(Materials provided begins)

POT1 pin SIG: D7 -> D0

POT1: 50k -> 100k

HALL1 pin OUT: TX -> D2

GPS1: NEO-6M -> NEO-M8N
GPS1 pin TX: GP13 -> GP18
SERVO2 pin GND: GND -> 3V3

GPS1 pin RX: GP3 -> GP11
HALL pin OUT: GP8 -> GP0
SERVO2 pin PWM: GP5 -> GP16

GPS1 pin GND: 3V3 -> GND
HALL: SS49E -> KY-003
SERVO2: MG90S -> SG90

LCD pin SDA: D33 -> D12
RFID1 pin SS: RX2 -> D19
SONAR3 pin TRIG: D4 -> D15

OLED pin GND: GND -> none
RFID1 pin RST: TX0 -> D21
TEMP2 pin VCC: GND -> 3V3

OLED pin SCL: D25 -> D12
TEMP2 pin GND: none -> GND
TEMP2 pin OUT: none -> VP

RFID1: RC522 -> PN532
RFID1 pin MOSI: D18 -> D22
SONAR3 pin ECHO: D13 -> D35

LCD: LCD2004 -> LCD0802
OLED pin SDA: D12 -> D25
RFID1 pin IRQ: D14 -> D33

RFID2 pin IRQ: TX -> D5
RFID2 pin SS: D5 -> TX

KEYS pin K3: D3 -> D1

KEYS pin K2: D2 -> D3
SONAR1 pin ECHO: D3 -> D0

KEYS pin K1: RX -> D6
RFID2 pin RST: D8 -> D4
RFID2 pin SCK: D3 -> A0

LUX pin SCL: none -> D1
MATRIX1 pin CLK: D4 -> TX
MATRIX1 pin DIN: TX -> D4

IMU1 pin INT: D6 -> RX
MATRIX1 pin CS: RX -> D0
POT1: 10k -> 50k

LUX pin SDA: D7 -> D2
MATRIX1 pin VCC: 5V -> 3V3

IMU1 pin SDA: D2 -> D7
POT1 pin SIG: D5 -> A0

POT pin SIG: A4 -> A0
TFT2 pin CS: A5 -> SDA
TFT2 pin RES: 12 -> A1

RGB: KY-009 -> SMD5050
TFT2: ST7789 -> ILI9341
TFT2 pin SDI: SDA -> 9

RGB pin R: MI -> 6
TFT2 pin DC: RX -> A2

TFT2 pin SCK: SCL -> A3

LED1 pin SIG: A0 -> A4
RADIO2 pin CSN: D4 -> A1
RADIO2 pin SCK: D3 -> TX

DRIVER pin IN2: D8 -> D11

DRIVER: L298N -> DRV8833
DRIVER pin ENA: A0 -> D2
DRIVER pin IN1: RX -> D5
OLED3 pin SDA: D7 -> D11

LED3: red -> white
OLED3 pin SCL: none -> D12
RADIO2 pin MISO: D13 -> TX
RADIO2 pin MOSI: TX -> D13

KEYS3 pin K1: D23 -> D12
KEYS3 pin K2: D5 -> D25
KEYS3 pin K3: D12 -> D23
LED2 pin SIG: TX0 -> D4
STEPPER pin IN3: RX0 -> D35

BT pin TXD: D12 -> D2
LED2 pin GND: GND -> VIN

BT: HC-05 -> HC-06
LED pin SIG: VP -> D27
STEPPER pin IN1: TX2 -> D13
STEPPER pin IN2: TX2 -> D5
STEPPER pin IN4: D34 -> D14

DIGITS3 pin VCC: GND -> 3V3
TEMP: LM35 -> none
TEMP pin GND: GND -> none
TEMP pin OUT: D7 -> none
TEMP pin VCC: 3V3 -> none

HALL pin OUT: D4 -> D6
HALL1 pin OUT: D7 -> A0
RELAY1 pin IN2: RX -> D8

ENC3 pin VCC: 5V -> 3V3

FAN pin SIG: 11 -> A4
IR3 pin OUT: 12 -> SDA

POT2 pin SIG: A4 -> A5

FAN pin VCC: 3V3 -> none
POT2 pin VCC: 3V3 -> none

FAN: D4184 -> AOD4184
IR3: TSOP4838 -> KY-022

(Materials provided ends)

> Exercise brief:
Set down, exactly as they stand above, the lines starting with the line with "TFT2: ST7789 -> ILI9341" and going on through the line with "IR3 pin OUT: 12 -> SDA", and no others.

> Final answer:
TFT2: ST7789 -> ILI9341
TFT2 pin SDI: SDA -> 9

RGB pin R: MI -> 6
TFT2 pin DC: RX -> A2

TFT2 pin SCK: SCL -> A3

LED1 pin SIG: A0 -> A4
RADIO2 pin CSN: D4 -> A1
RADIO2 pin SCK: D3 -> TX

DRIVER pin IN2: D8 -> D11

DRIVER: L298N -> DRV8833
DRIVER pin ENA: A0 -> D2
DRIVER pin IN1: RX -> D5
OLED3 pin SDA: D7 -> D11

LED3: red -> white
OLED3 pin SCL: none -> D12
RADIO2 pin MISO: D13 -> TX
RADIO2 pin MOSI: TX -> D13

KEYS3 pin K1: D23 -> D12
KEYS3 pin K2: D5 -> D25
KEYS3 pin K3: D12 -> D23
LED2 pin SIG: TX0 -> D4
STEPPER pin IN3: RX0 -> D35

BT pin TXD: D12 -> D2
LED2 pin GND: GND -> VIN

BT: HC-05 -> HC-06
LED pin SIG: VP -> D27
STEPPER pin IN1: TX2 -> D13
STEPPER pin IN2: TX2 -> D5
STEPPER pin IN4: D34 -> D14

DIGITS3 pin VCC: GND -> 3V3
TEMP: LM35 -> none
TEMP pin GND: GND -> none
TEMP pin OUT: D7 -> none
TEMP pin VCC: 3V3 -> none

HALL pin OUT: D4 -> D6
HALL1 pin OUT: D7 -> A0
RELAY1 pin IN2: RX -> D8

ENC3 pin VCC: 5V -> 3V3

FAN pin SIG: 11 -> A4
IR3 pin OUT: 12 -> SDA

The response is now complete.